+++ SUPPLIED INFORMATION

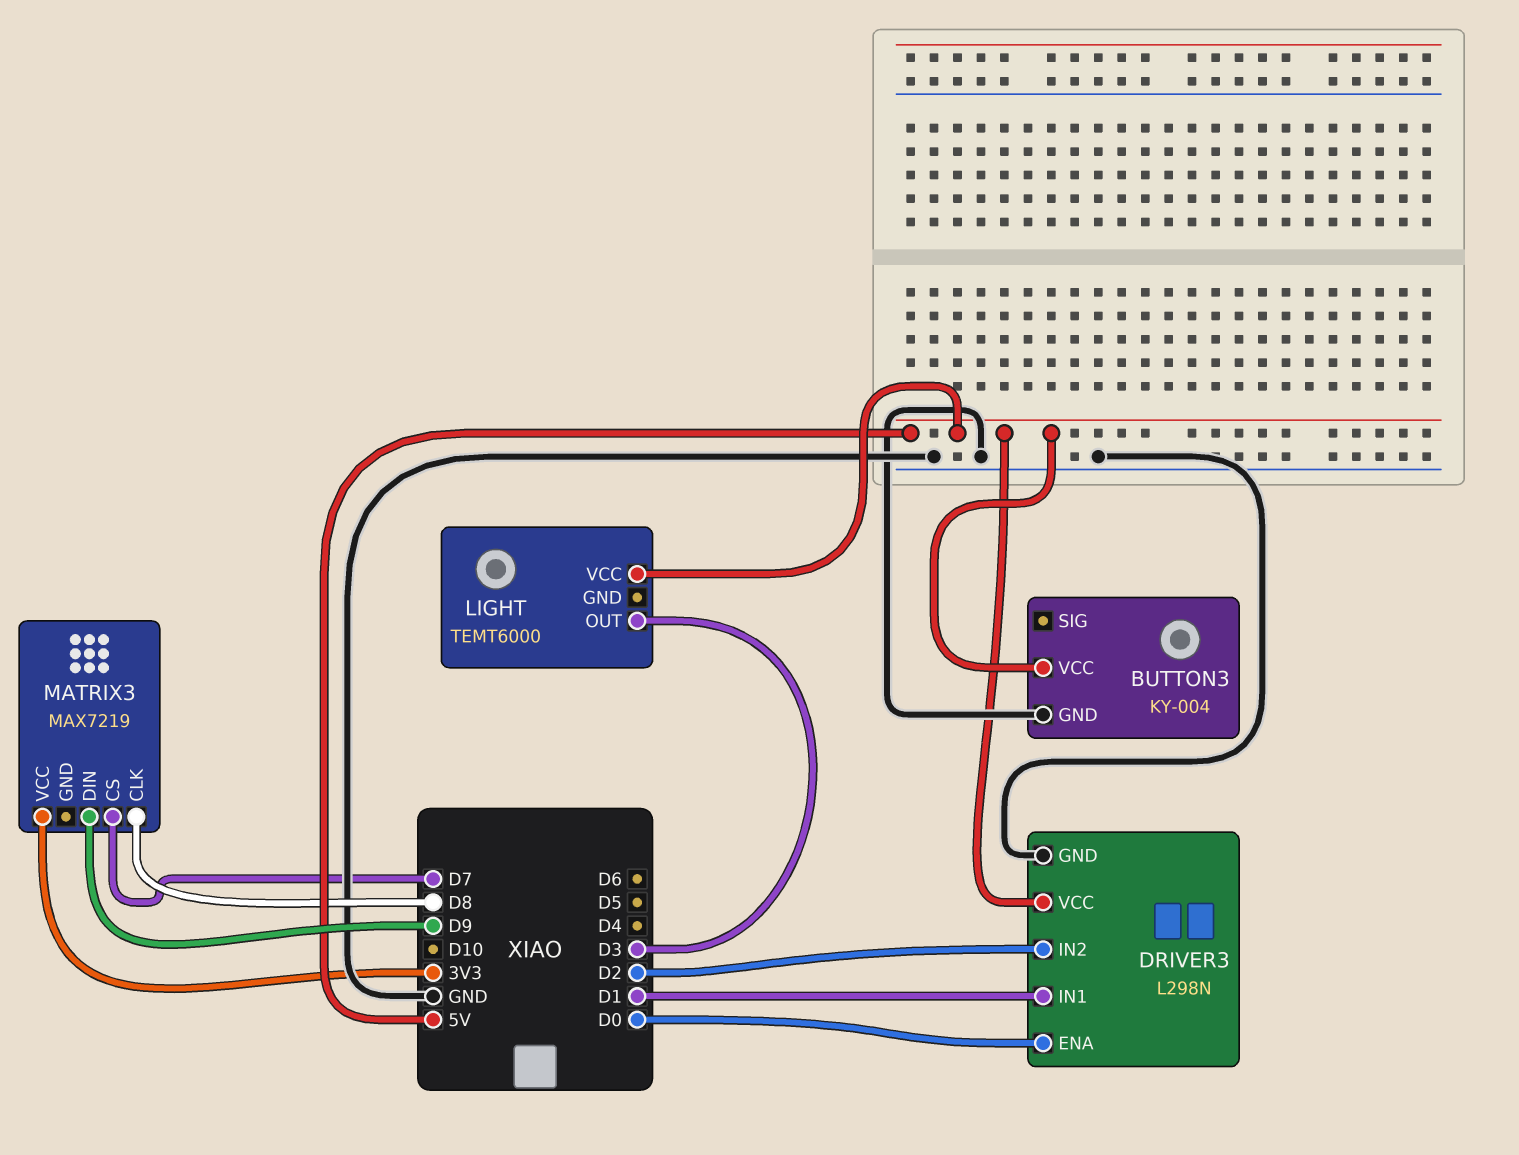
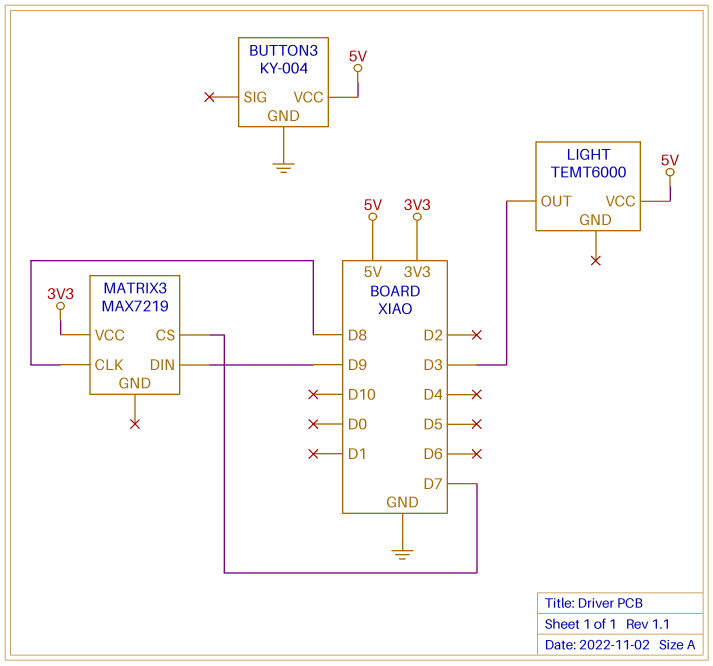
DRIVER3: L298N -> none
DRIVER3 pin ENA: D0 -> none
DRIVER3 pin GND: GND -> none
DRIVER3 pin IN1: D1 -> none
DRIVER3 pin IN2: D2 -> none
DRIVER3 pin VCC: 5V -> none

++++++

**INSTRUCTIONS FOR THE TASK**
Leaving out the pictures, repeat all the entries exactly as they stand.

**SOLUTION FOR THIS PROBLEM**
DRIVER3: L298N -> none
DRIVER3 pin ENA: D0 -> none
DRIVER3 pin GND: GND -> none
DRIVER3 pin IN1: D1 -> none
DRIVER3 pin IN2: D2 -> none
DRIVER3 pin VCC: 5V -> none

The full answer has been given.